* Source material *

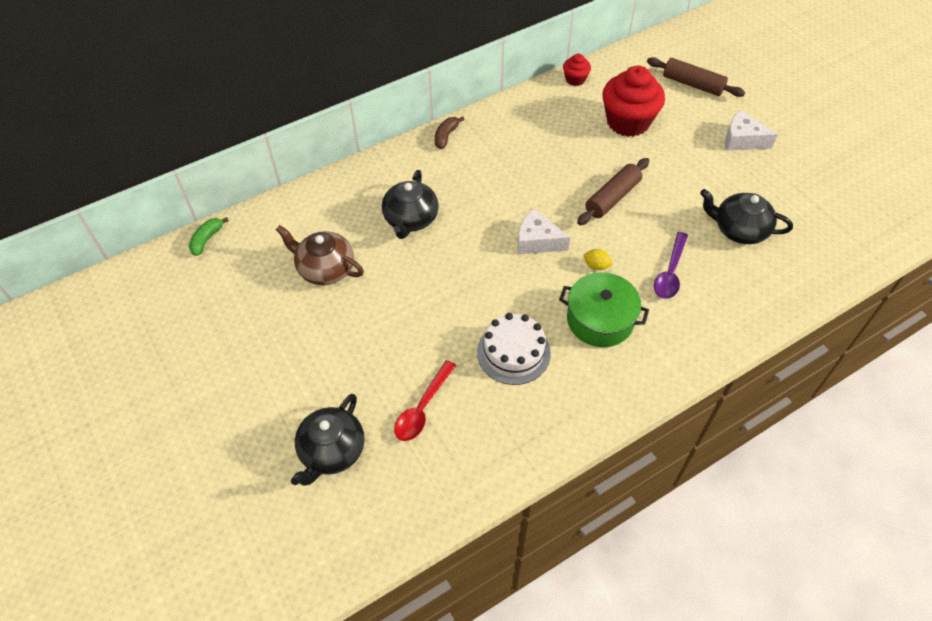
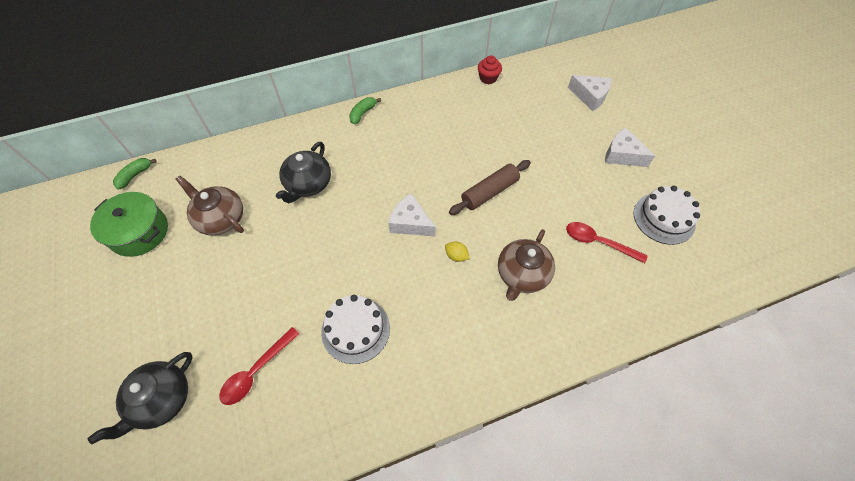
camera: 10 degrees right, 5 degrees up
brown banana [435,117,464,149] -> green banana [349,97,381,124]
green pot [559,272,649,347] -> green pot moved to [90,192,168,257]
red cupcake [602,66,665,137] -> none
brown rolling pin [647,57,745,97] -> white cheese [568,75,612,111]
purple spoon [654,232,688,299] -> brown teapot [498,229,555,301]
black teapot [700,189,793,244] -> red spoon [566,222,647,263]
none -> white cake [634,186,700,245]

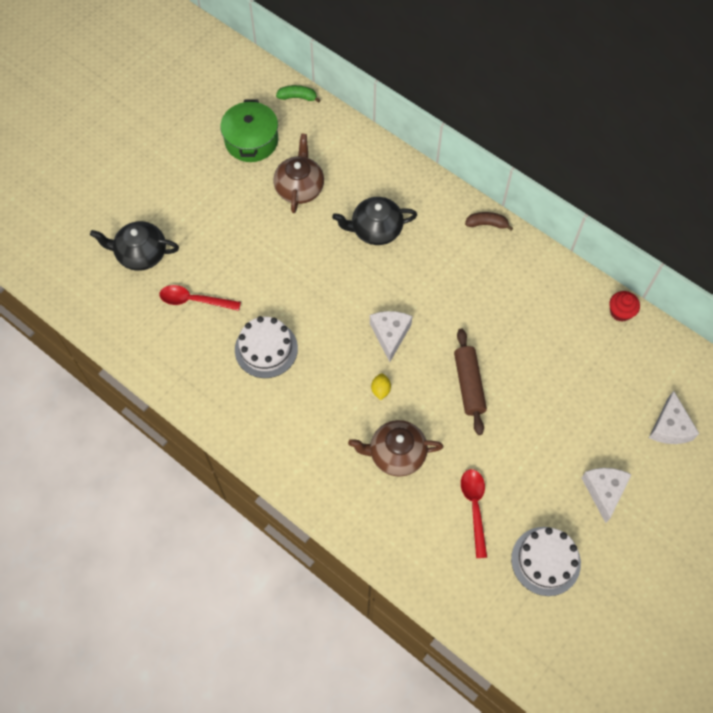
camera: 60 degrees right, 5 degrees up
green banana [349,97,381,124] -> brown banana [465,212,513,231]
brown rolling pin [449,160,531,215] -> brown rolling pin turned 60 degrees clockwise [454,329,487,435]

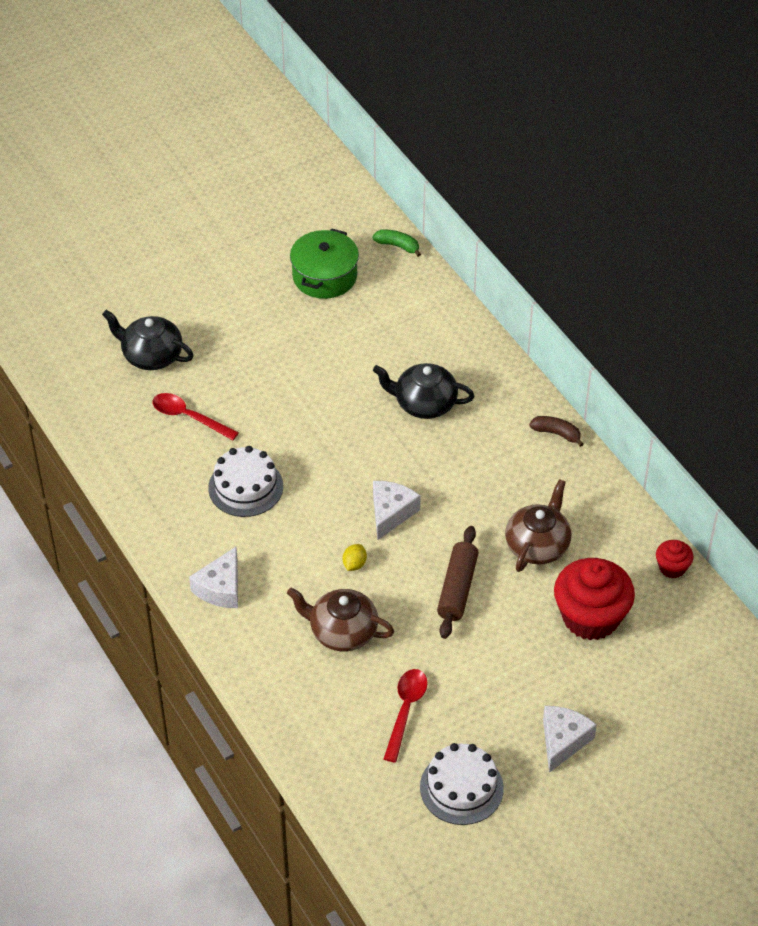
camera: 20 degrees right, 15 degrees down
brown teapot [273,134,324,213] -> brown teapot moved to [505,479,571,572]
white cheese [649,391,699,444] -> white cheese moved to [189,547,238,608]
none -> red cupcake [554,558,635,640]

* What is required *
Pictures aside, return all the entries above exactly.

* Reply *
camera: 10 degrees right, 5 degrees up
brown banana [435,117,464,149] -> green banana [349,97,381,124]
green pot [559,272,649,347] -> green pot moved to [90,192,168,257]
red cupcake [602,66,665,137] -> none
brown rolling pin [647,57,745,97] -> white cheese [568,75,612,111]
purple spoon [654,232,688,299] -> brown teapot [498,229,555,301]
black teapot [700,189,793,244] -> red spoon [566,222,647,263]
none -> white cake [634,186,700,245]

camera: 60 degrees right, 5 degrees up
green banana [349,97,381,124] -> brown banana [465,212,513,231]
brown rolling pin [449,160,531,215] -> brown rolling pin turned 60 degrees clockwise [454,329,487,435]

camera: 20 degrees right, 15 degrees down
brown teapot [273,134,324,213] -> brown teapot moved to [505,479,571,572]
white cheese [649,391,699,444] -> white cheese moved to [189,547,238,608]
none -> red cupcake [554,558,635,640]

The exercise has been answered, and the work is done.